| PROBLEM TO SOLVE |
An exact, word-for-word copy of the entries is required, beginning at the line that contains "D2: LED yellow" and ending at the last line, both included.

| EXERCISE INPUT |
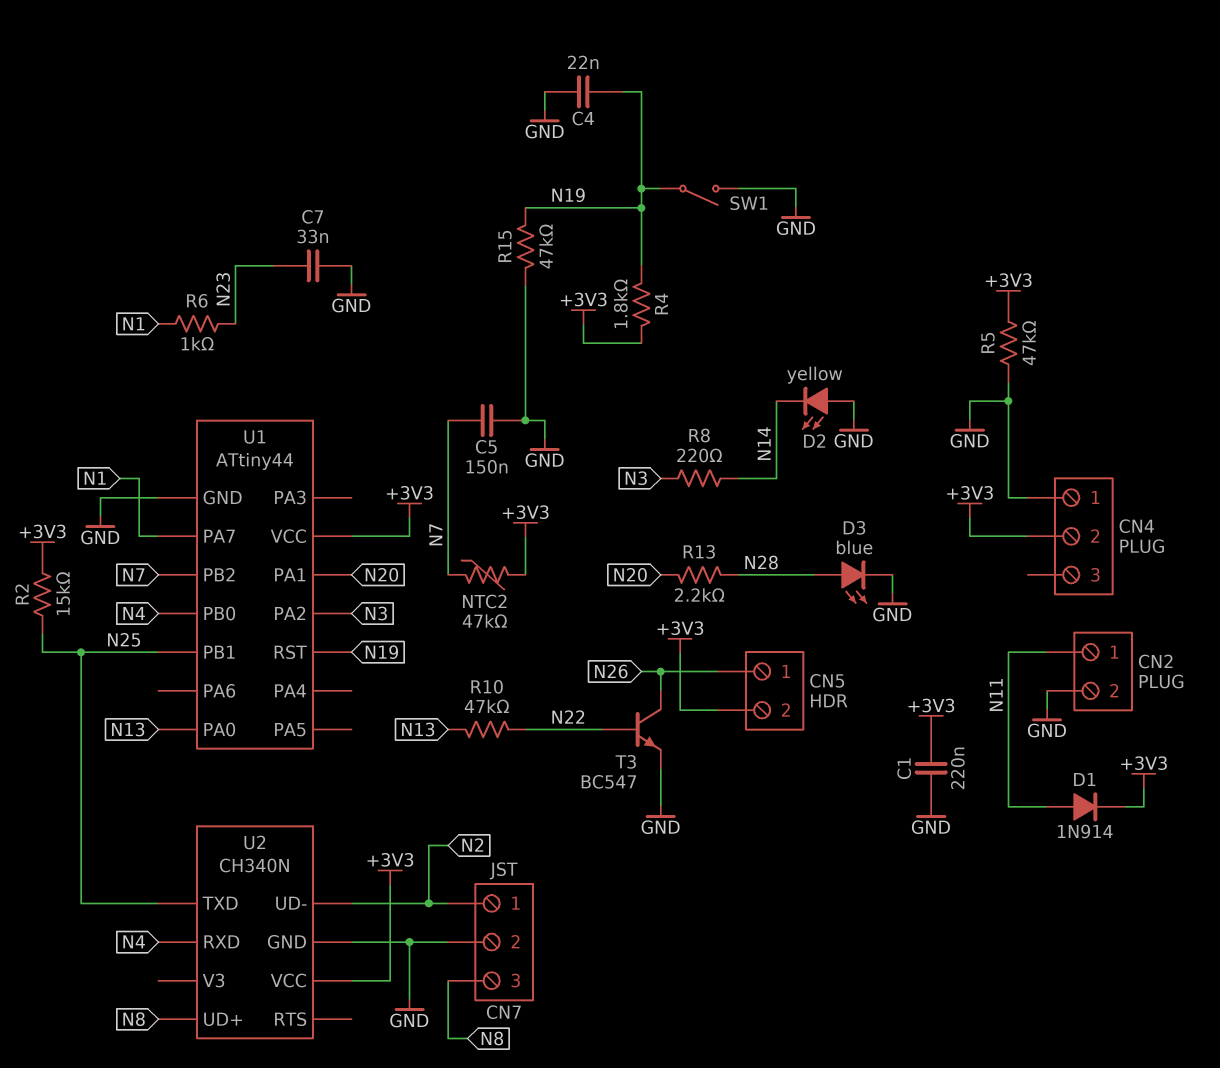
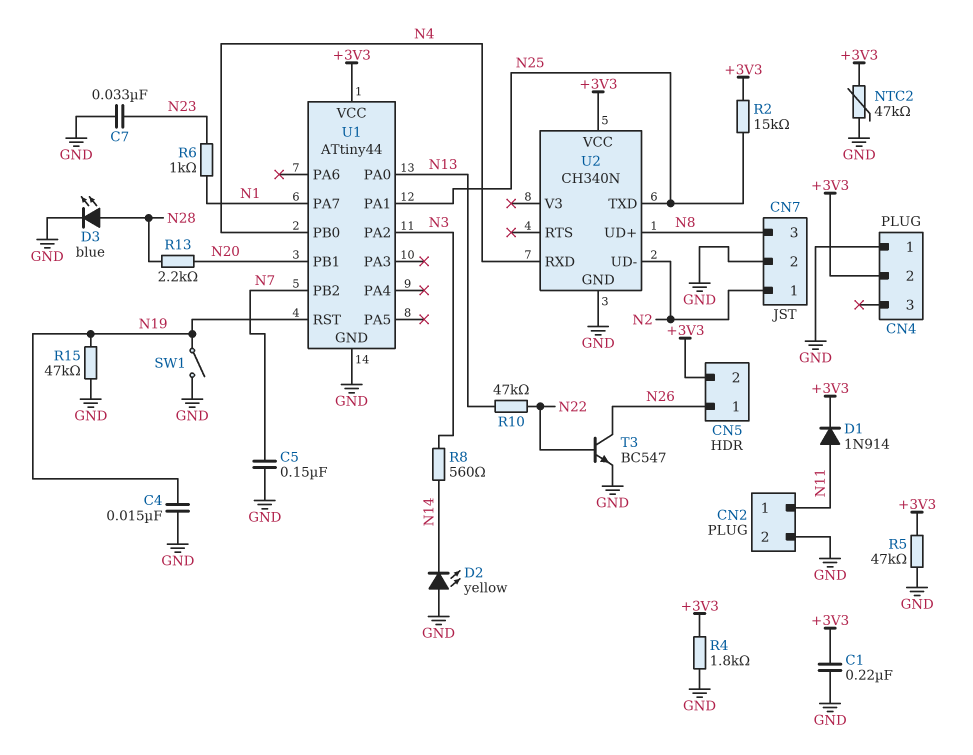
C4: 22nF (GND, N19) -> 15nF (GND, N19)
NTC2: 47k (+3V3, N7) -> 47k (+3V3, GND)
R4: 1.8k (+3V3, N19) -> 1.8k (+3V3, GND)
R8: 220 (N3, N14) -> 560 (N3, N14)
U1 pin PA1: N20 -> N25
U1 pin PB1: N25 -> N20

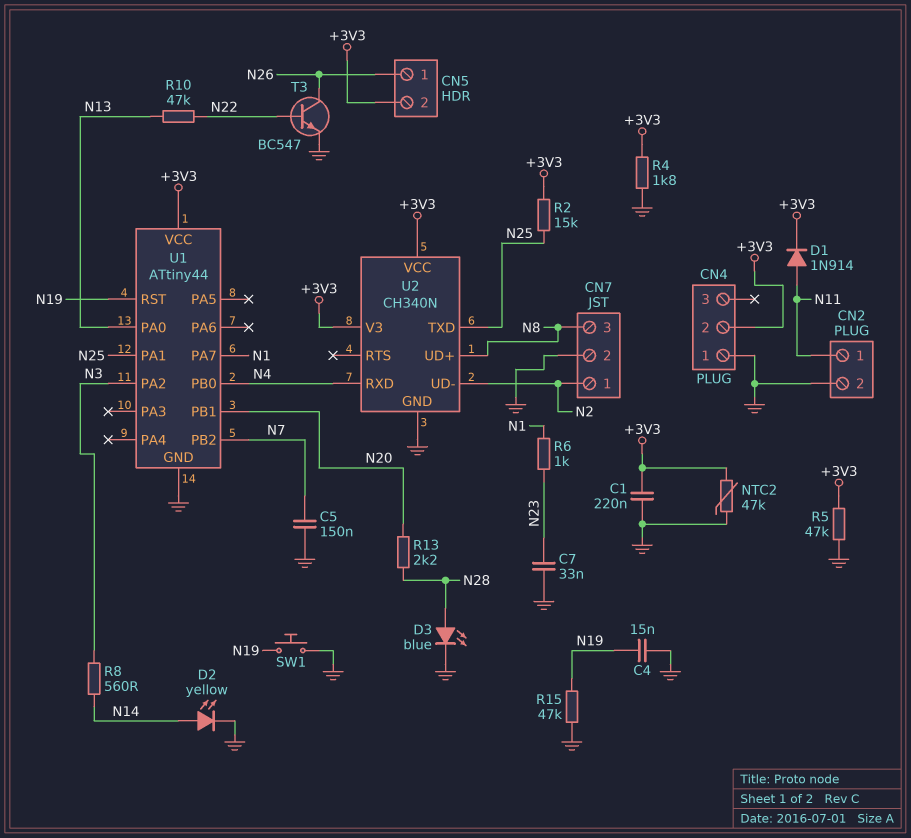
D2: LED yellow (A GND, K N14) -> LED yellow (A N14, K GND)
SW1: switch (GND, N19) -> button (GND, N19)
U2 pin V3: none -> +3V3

| THE ANSWER |
D2: LED yellow (A GND, K N14) -> LED yellow (A N14, K GND)
SW1: switch (GND, N19) -> button (GND, N19)
U2 pin V3: none -> +3V3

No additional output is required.